-- What the task asks --
Go through the entries below. Copy each line in which "purple" appears.

[Scene images with change listings]
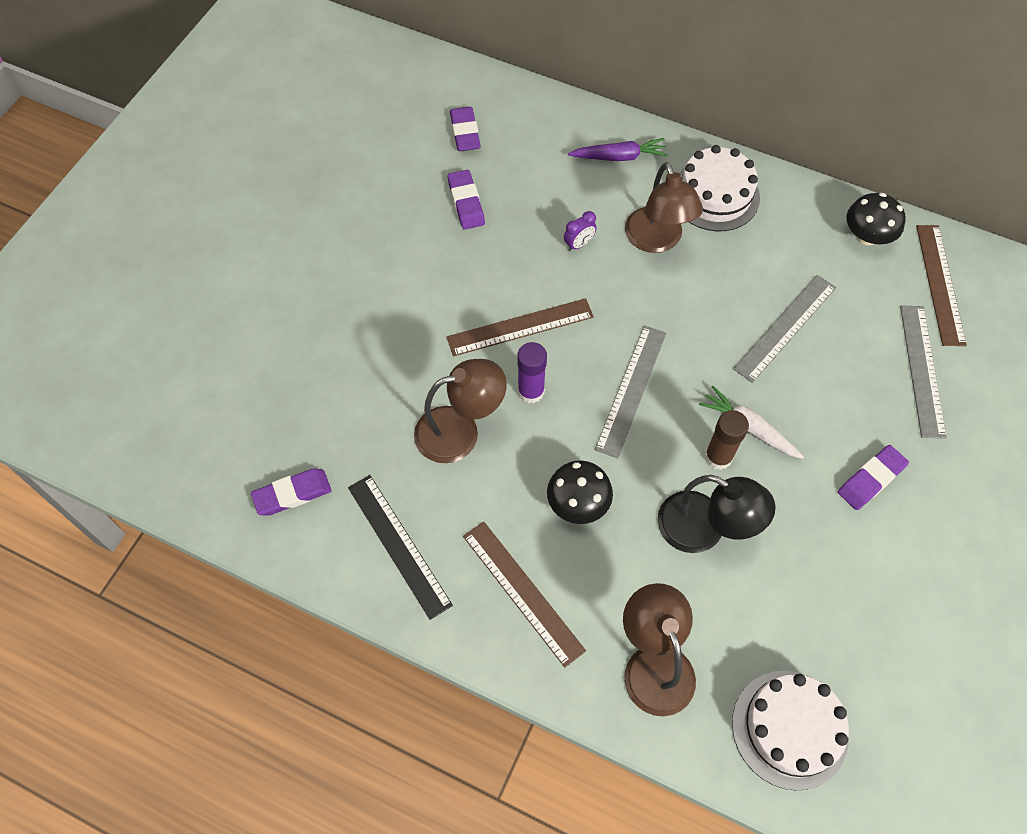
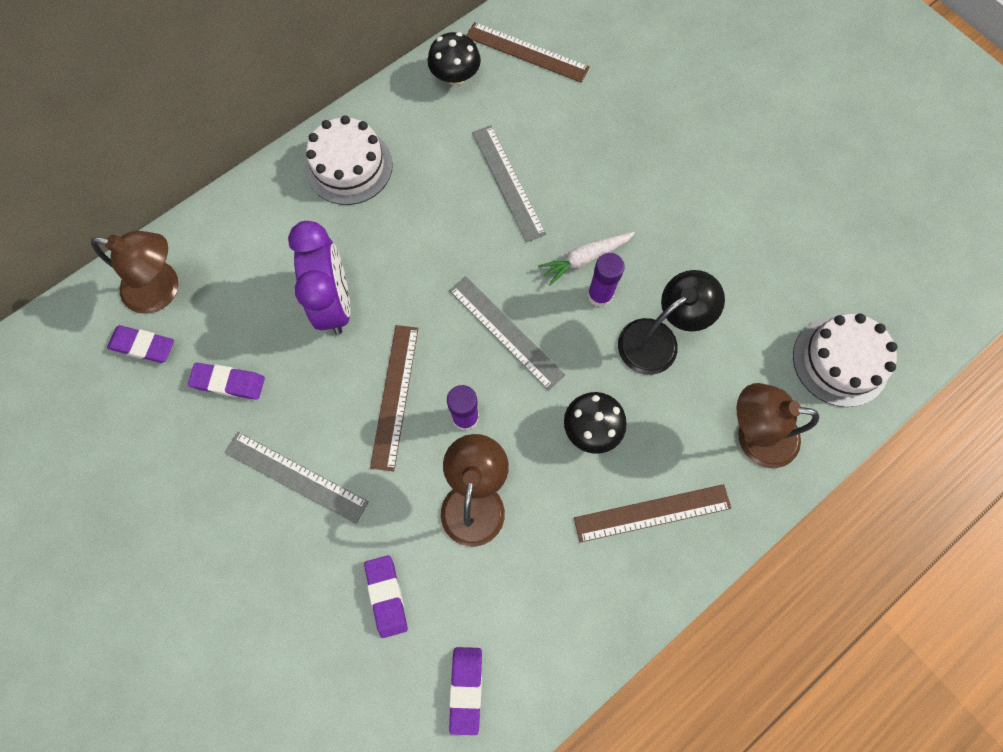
camera: 65 degrees left, 10 degrees up
(398, 545) = (563, 605): black ruler -> none
(579, 244) = (335, 303): purple clock -> purple clock, size x2.48
(619, 157) = (259, 222): purple carrot -> none
(657, 240) = (368, 236): brown lamp -> brown lamp (162, 289)
(718, 457) = (600, 295): brown glue stick -> purple glue stick
(871, 479) = (669, 195): purple eraser -> purple eraser (386, 596)
(922, 370) = (595, 108): grey ruler -> grey ruler (296, 477)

-- Problem solution --
(579, 244) = (335, 303): purple clock -> purple clock, size x2.48
(619, 157) = (259, 222): purple carrot -> none
(718, 457) = (600, 295): brown glue stick -> purple glue stick
(871, 479) = (669, 195): purple eraser -> purple eraser (386, 596)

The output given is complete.